WORK REQUIRED: Please select every line in the entries below that contains the string "volta", and copy each one out. Uppercase and lowercase letters count as different.

::: PROVIDED ENTRIES :::

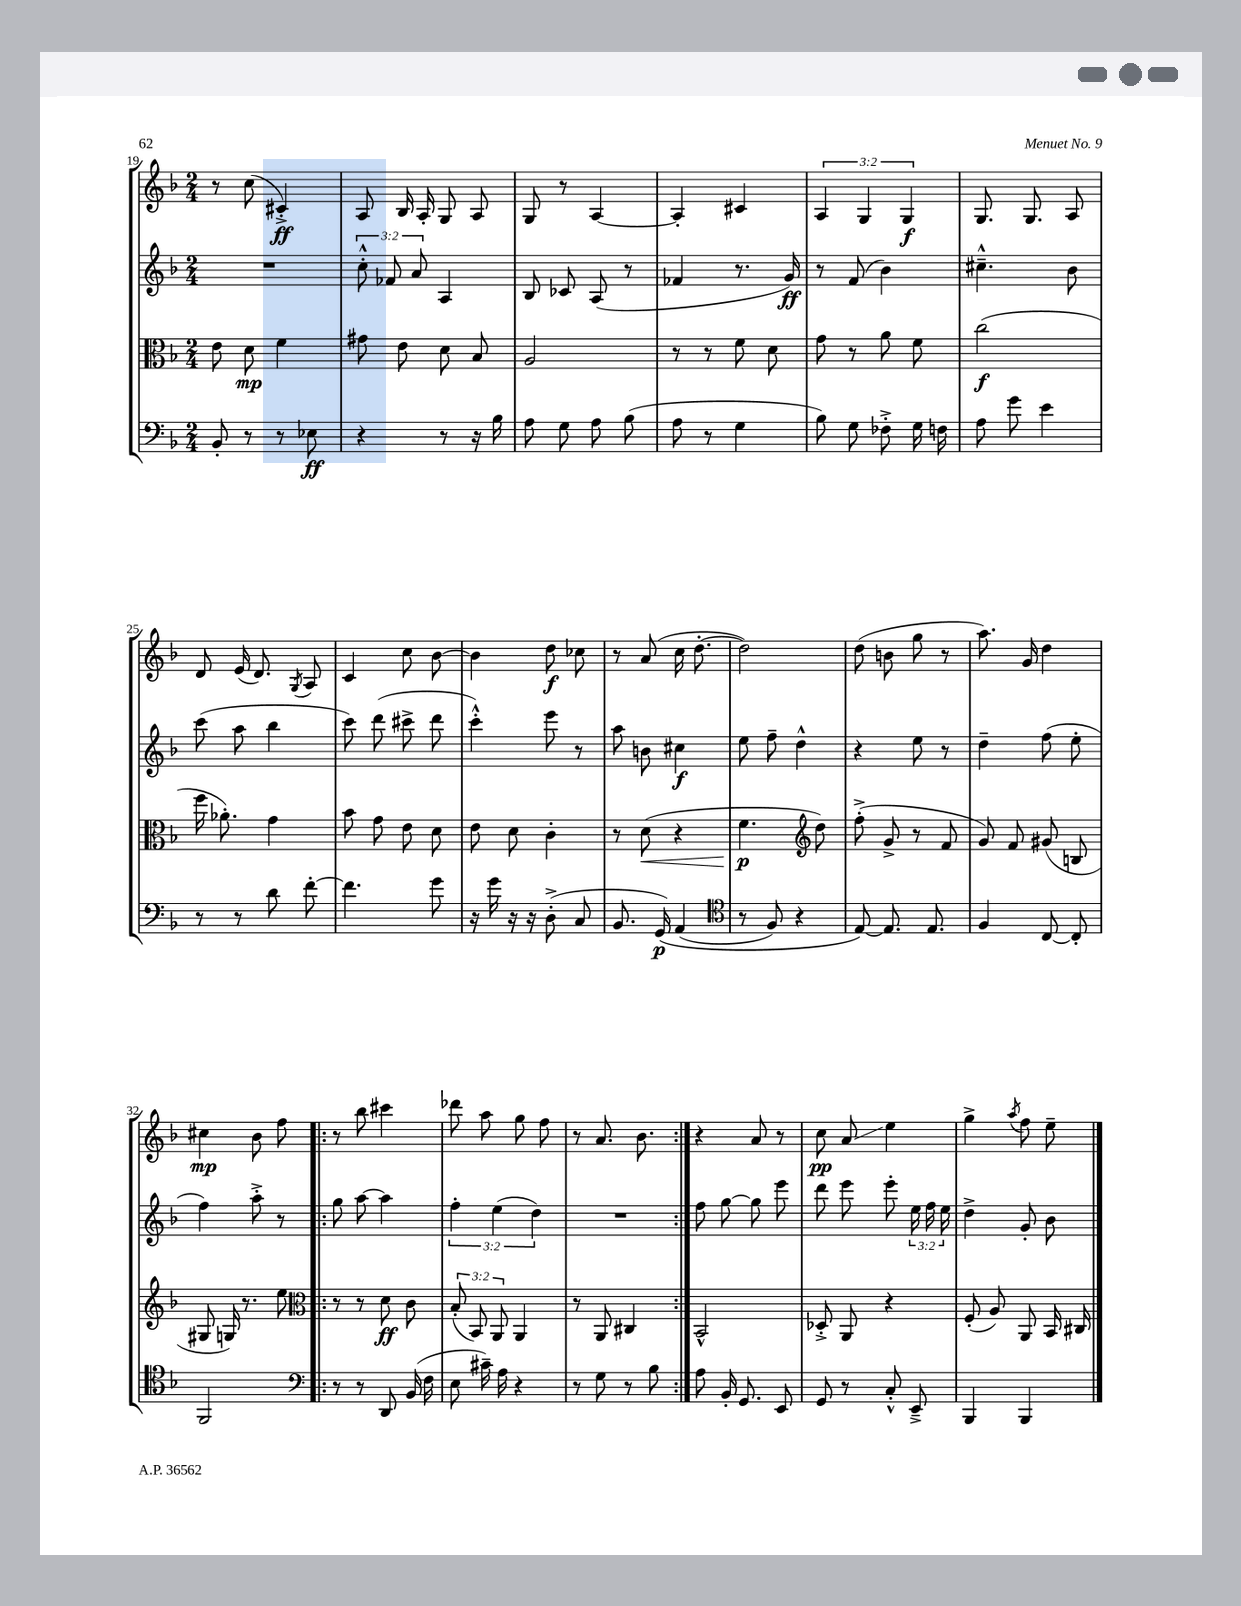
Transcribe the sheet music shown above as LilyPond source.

<<
\new StaffGroup <<
\new Staff = "s0" {
    \clef treble \key f \major \numericTimeSignature \time 2/4 \override Staff.TupletNumber.text = #tuplet-number::calc-fraction-text
    \autoBeamOff r8 c''8( cis'4-.->\ff) |
    a8 bes16 a16-. g8 a8 |
    g8 r8 a4~ |
    a4-. cis'4 |
    \tuplet 3/2 { a4 g4 g4\f } |
    g8. g8. a8 |
    d'8 e'16( d'8.) \acciaccatura { g8 } a8 |
    c'4 c''8 bes'8~ |
    bes'4 d''8\f ces''8 |
    r8 a'8( c''16 d''8.~-. |
    d''2) |
    d''8( b'8 g''8 r8 |
    a''8.) g'16 d''4 |
    cis''4\mp bes'8 f''8 |
    \repeat volta 2 { r8 bes''8 cis'''4 |
    des'''8 a''8 g''8 f''8 |
    r8 a'8. bes'8. | }
    r4 a'8 r8 |
    c''8\pp a'8\glissando e''4 |
    g''4-> \acciaccatura { a''8 } f''8 e''8-- \bar "|." |
}
\new Staff = "s1" {
    \clef treble \key f \major \numericTimeSignature \time 2/4 \override Staff.TupletNumber.text = #tuplet-number::calc-fraction-text
    \autoBeamOff R2 |
    \tuplet 3/2 { c''8-.-^ fes'8 a'8 } a4 |
    bes8 ces'8 a8( r8 |
    fes'4 r8. g'16\ff) |
    r8 f'8( bes'4) |
    cis''4.---^ bes'8 |
    c'''8( a''8 bes''4 |
    c'''8) d'''8( cis'''8-> d'''8 |
    c'''4-.-^) e'''8 r8 |
    a''8 b'8 cis''4\f |
    e''8 f''8-- d''4-^ |
    r4 e''8 r8 |
    d''4-- f''8( e''8-. |
    f''4) a''8-.-> r8 |
    \repeat volta 2 { g''8 a''8~ a''4 |
    \tuplet 3/2 { f''4-. e''4( d''4) } |
    R2 | }
    f''8 g''8~ g''8 e'''8 |
    d'''8 e'''8 e'''8-. \tuplet 3/2 { e''16 f''16 e''16 } |
    d''4-> g'8-. bes'8 \bar "|." |
}
\new Staff = "s2" {
    \clef alto \key f \major \numericTimeSignature \time 2/4 \override Staff.TupletNumber.text = #tuplet-number::calc-fraction-text
    \autoBeamOff e'8 d'8\mp f'4 |
    gis'8 e'8 d'8 bes8 |
    a2 |
    r8 r8 f'8 d'8 |
    g'8 r8 a'8 f'8 |
    c''2\f( |
    f''16 aes'8.-.) g'4 |
    bes'8 g'8 e'8 d'8 |
    e'8 d'8 c'4-. |
    r8 d'8\<( r4 |
    f'4.\p\! \clef treble d''8) |
    f''8-.->( g'8-> r8 f'8 |
    g'8) f'8 gis'8( b8 |
    gis8 g16) r8. e''8 |
    \repeat volta 2 { \clef alto r8 r8 d'8\ff c'8 |
    \tuplet 3/2 { bes8-.( bes,8) a,8 } a,4 |
    r8 a,8 cis4 | }
    bes,2-^ |
    des8-.-> a,8 r4 |
    f8-.( a8) a,8 bes,16 cis16 \bar "|." |
}
\new Staff = "s3" {
    \clef bass \key f \major \numericTimeSignature \time 2/4
    \autoBeamOff bes,8-. r8 r8 ees8\ff |
    r4 r8 r16 bes16 |
    a8 g8 a8 bes8( |
    a8 r8 g4 |
    bes8) g8 fes8-.-> g16 f16 |
    a8 g'8 e'4 |
    r8 r8 d'8 f'8~-. |
    f'4. g'8 |
    r16 g'16 r16 r16 d8-.->( c8 |
    bes,8. g,16\p)\( a,4( |
    \clef tenor r8 f8) r4 |
    e8~\) e8. e8. |
    f4 c8~ c8-. |
    f,2 |
    \repeat volta 2 { \clef bass r8 r8 d,8 bes,16( f16 |
    e8 cis'16--) a16 r4 |
    r8 g8 r8 bes8 | }
    a8 bes,16-. g,8. e,8 |
    g,8 r8 c8-.-^ e,8---> |
    bes,,4 bes,,4 \bar "|." |
}
>>
>>
\layout { \context { \Score currentBarNumber = #19 } }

:::

OUTPUT OF THE TASK:
    \repeat volta 2 { r8 bes''8 cis'''4 |
    \repeat volta 2 { g''8 a''8~ a''4 |
    \repeat volta 2 { \clef alto r8 r8 d'8\ff c'8 |
    \repeat volta 2 { \clef bass r8 r8 d,8 bes,16( f16 |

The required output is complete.